● What to produce: For the entries below, report every line that includes the word "none".

◆ ◆ ◆ ◆ ◆ ◆ ◆

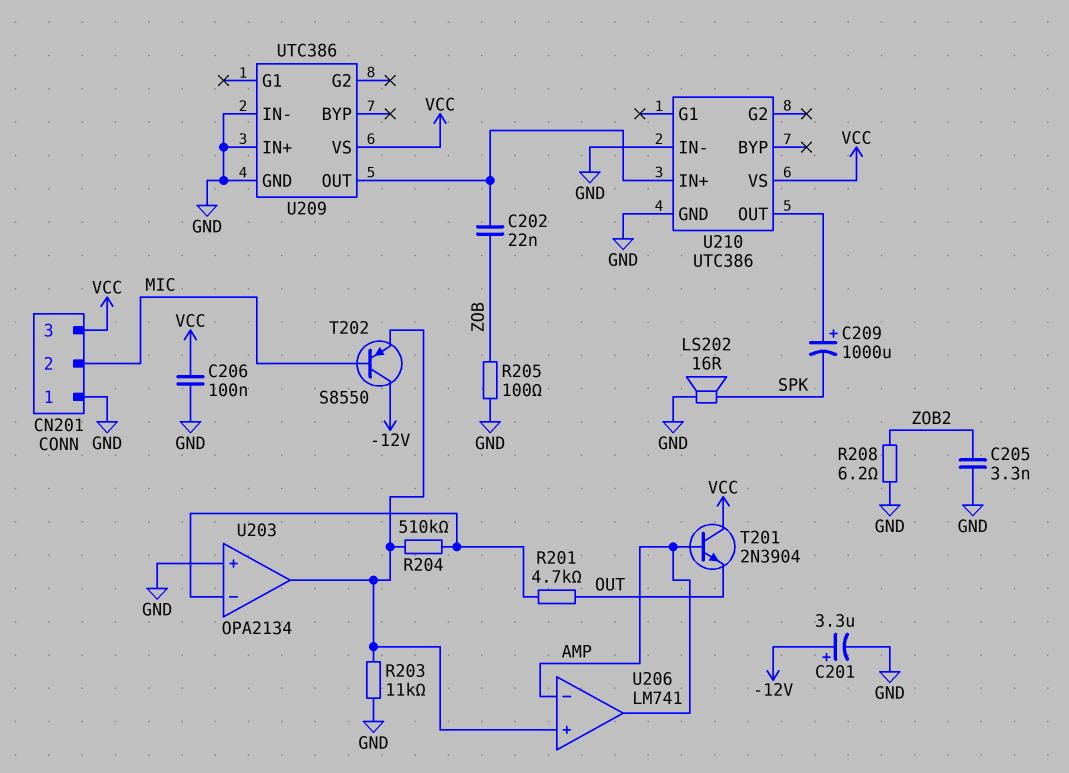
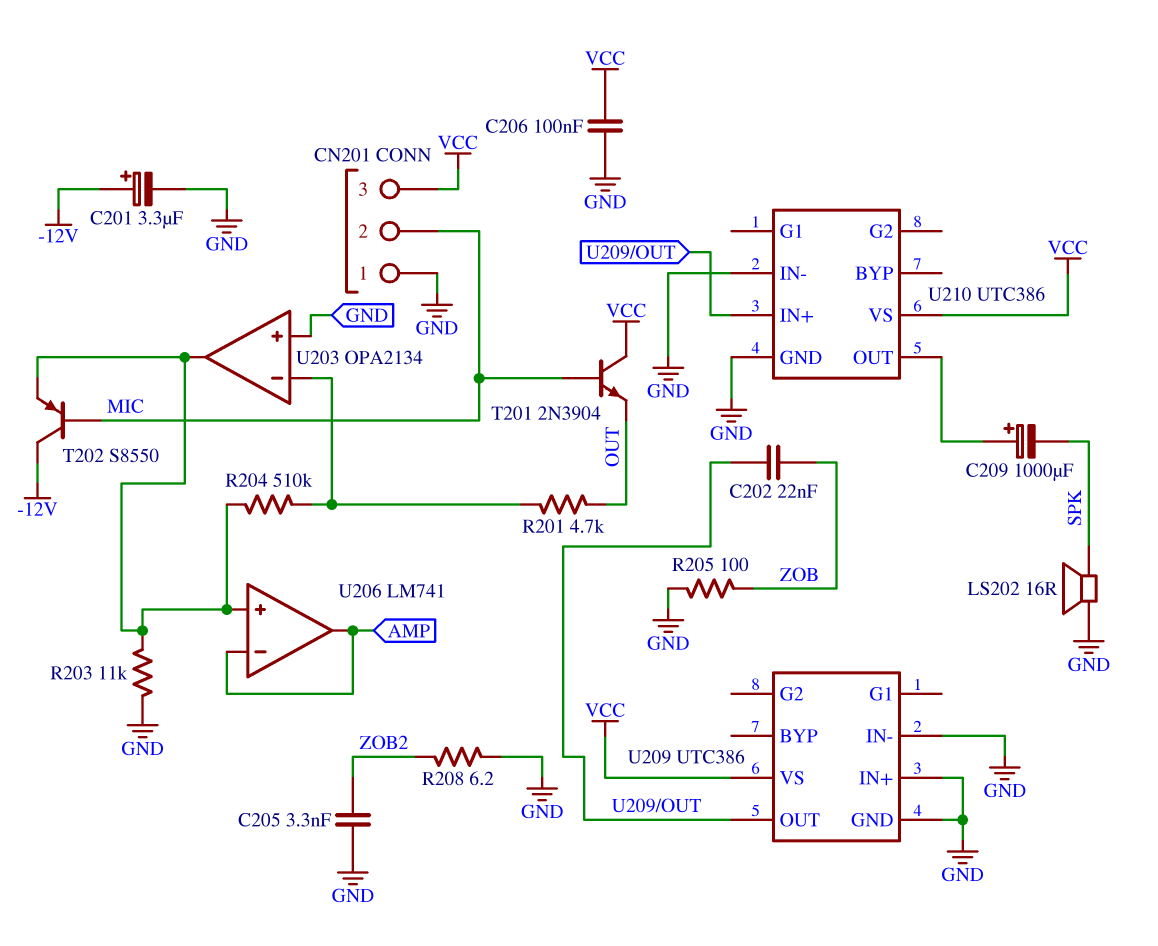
T201: NPN 2N3904 (B AMP, C VCC, E OUT) -> NPN 2N3904 (B MIC, C VCC, E OUT)

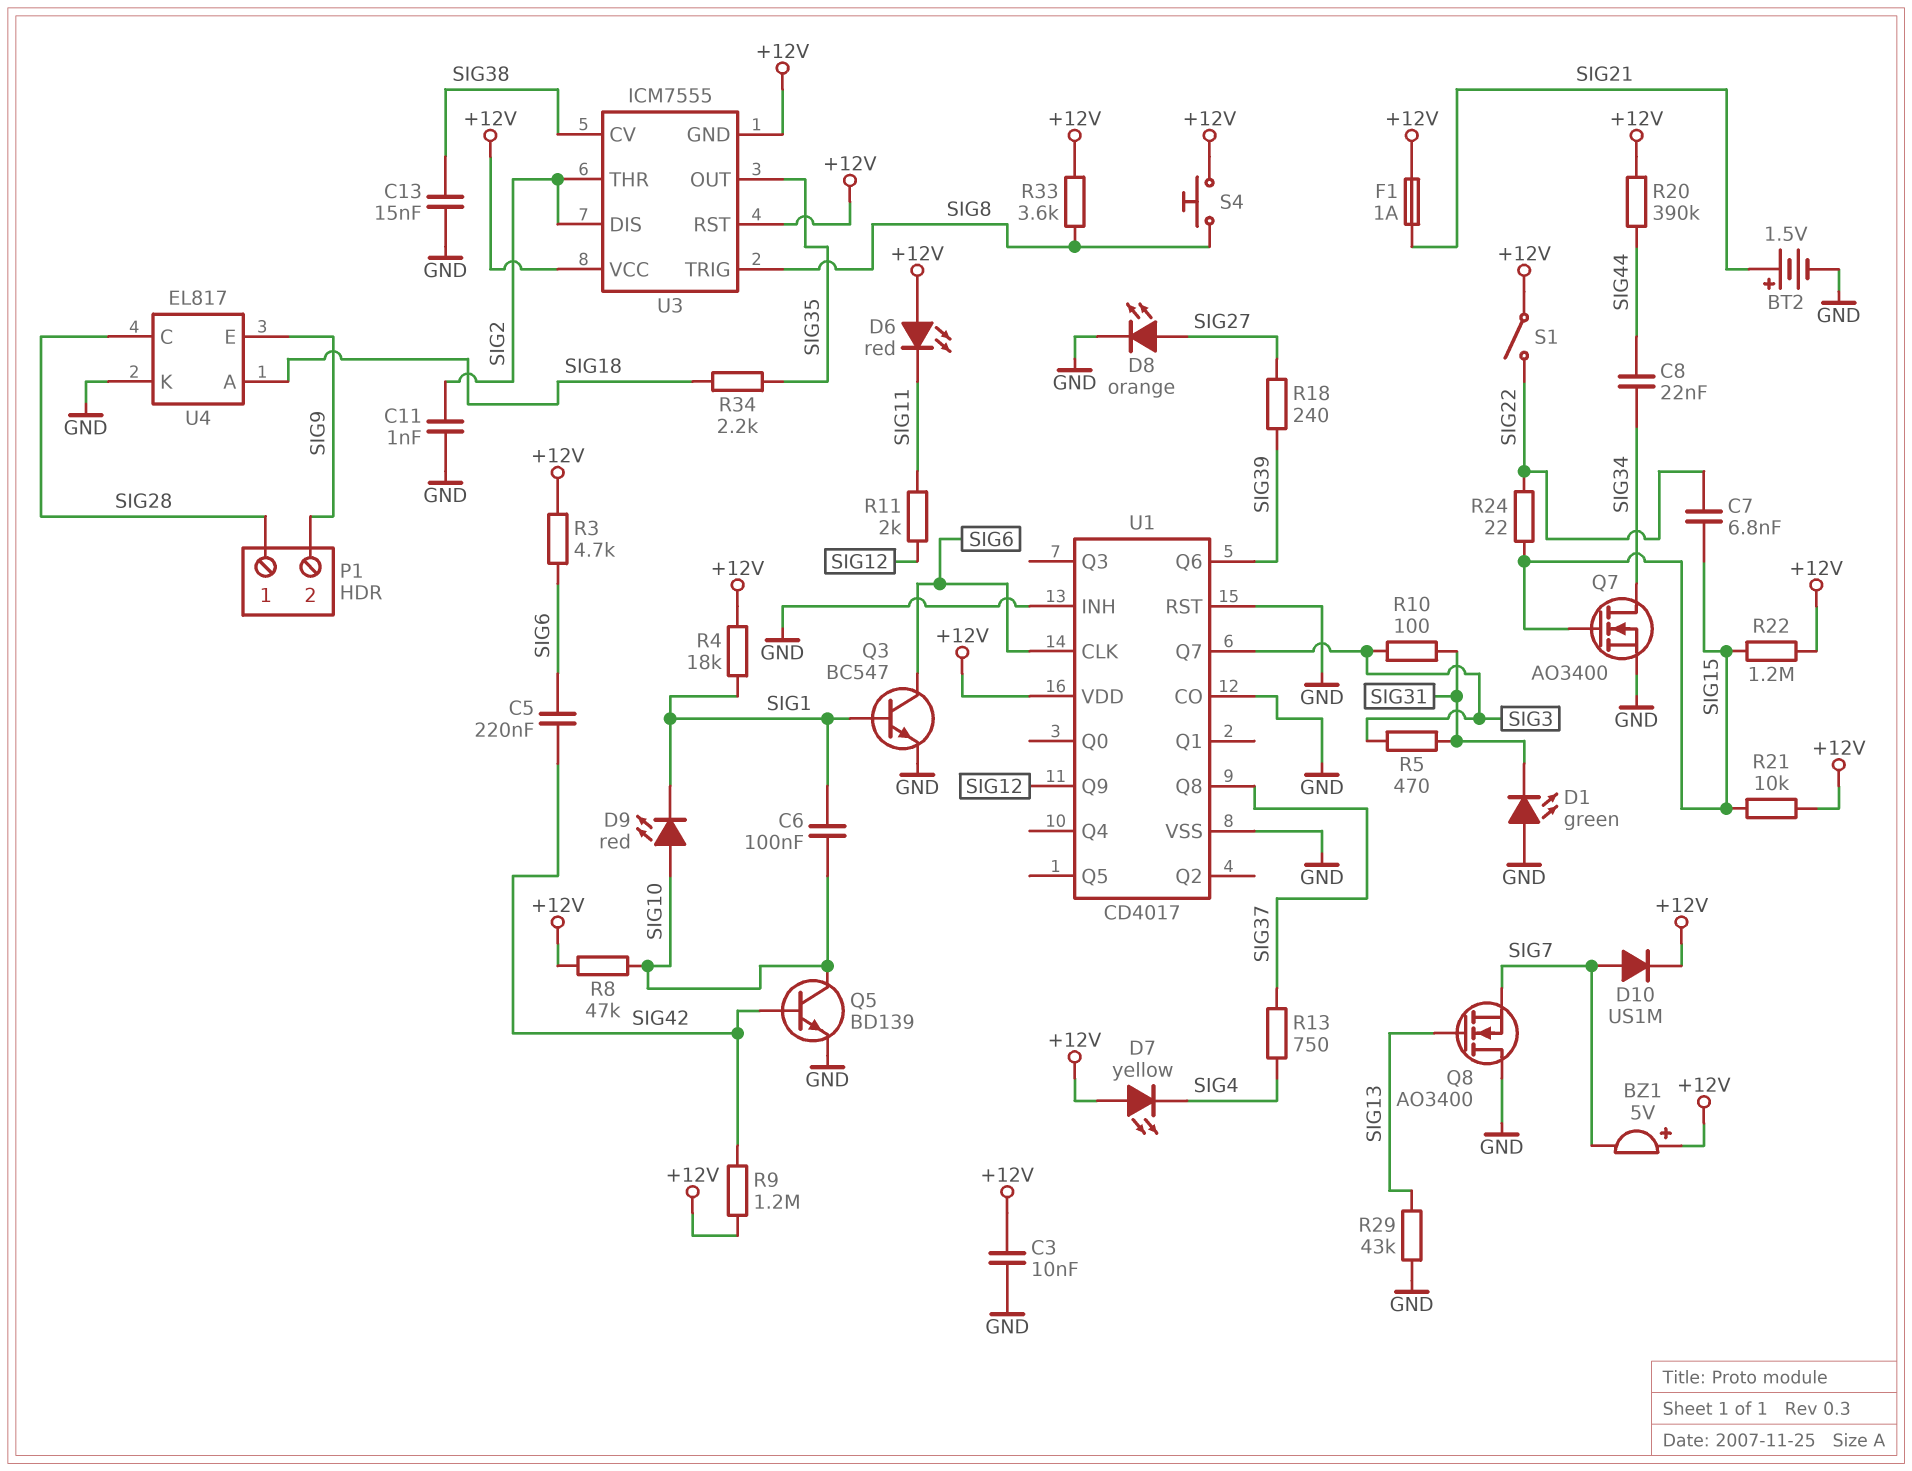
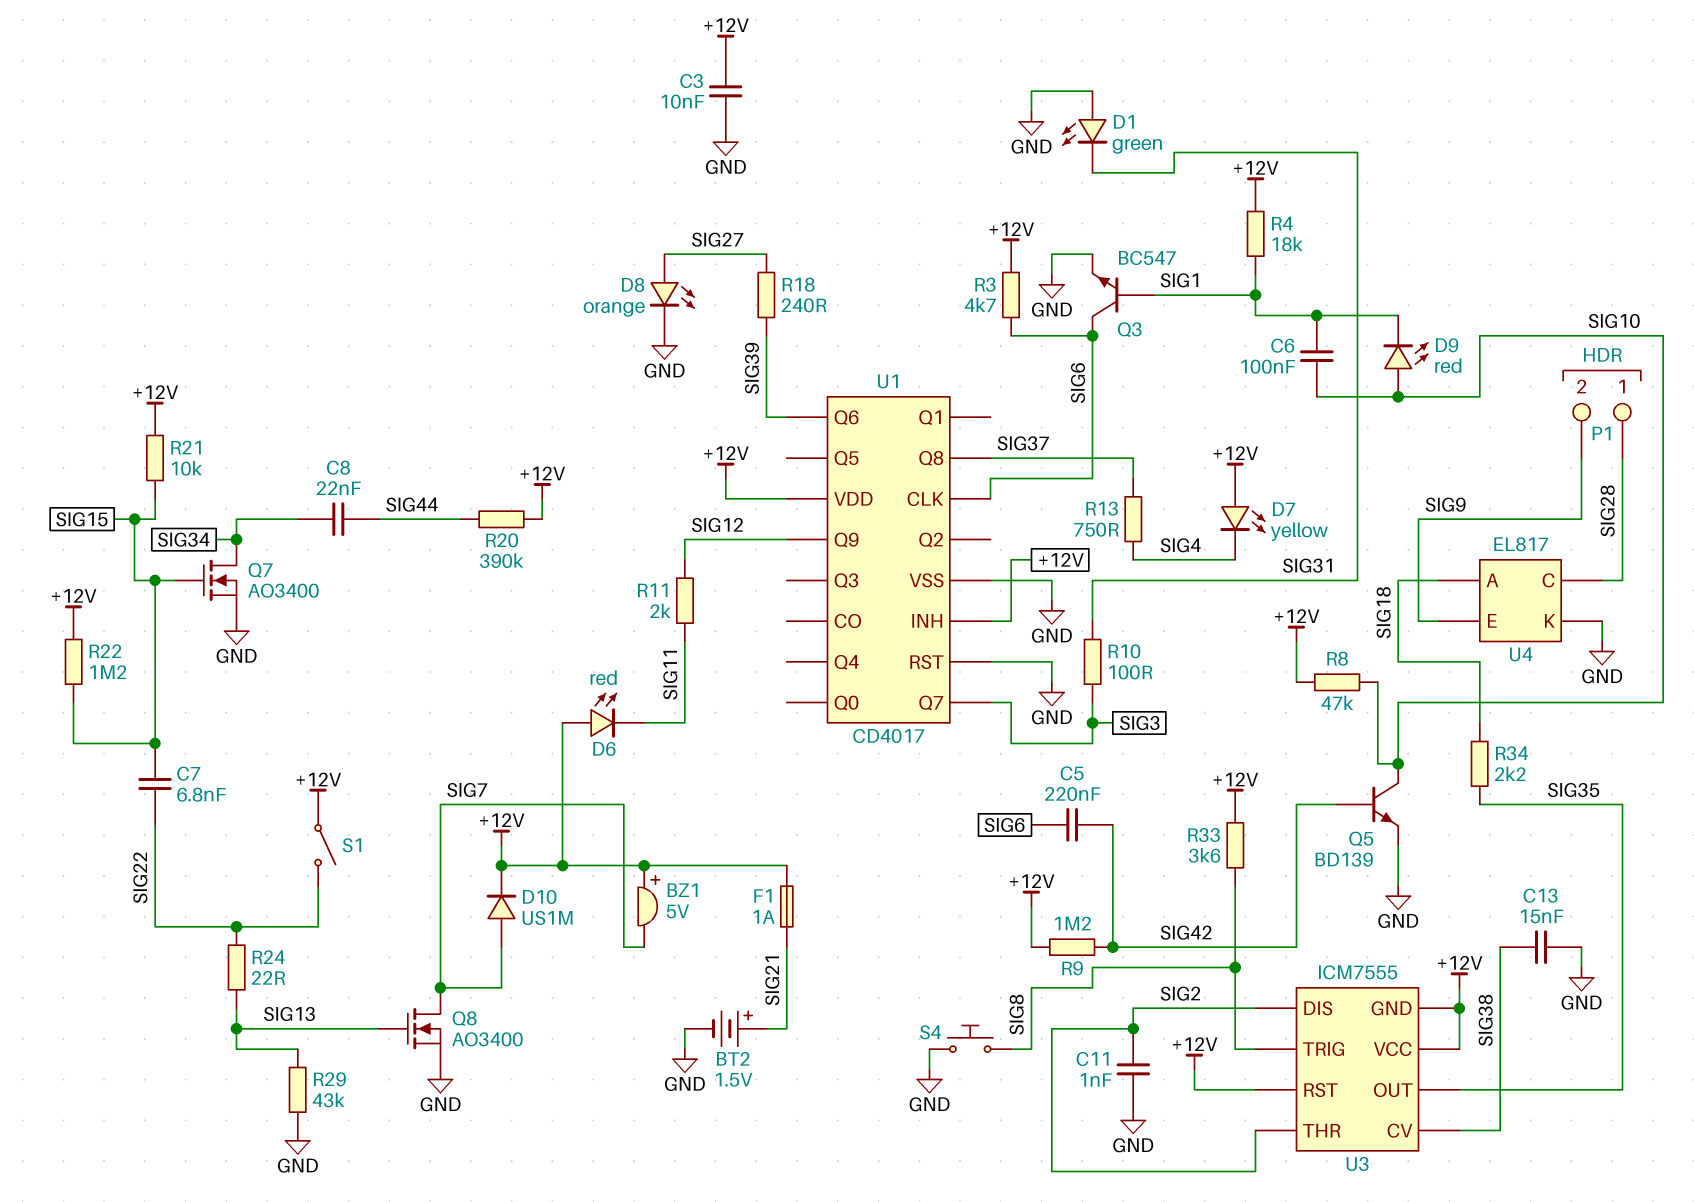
Q8: NMOS AO3400 (G SIG13, D GND, S SIG7) -> NMOS AO3400 (G SIG13, D SIG7, S GND)
R5: 470 (SIG3, SIG31) -> none
R24: 22 (SIG15, SIG22) -> 22 (SIG13, SIG22)
S4: button (+12V, SIG8) -> button (GND, SIG8)
U1 pin CO: GND -> none
U1 pin INH: GND -> +12V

◆ ◆ ◆ ◆ ◆ ◆ ◆

● Answer box:
R5: 470 (SIG3, SIG31) -> none
U1 pin CO: GND -> none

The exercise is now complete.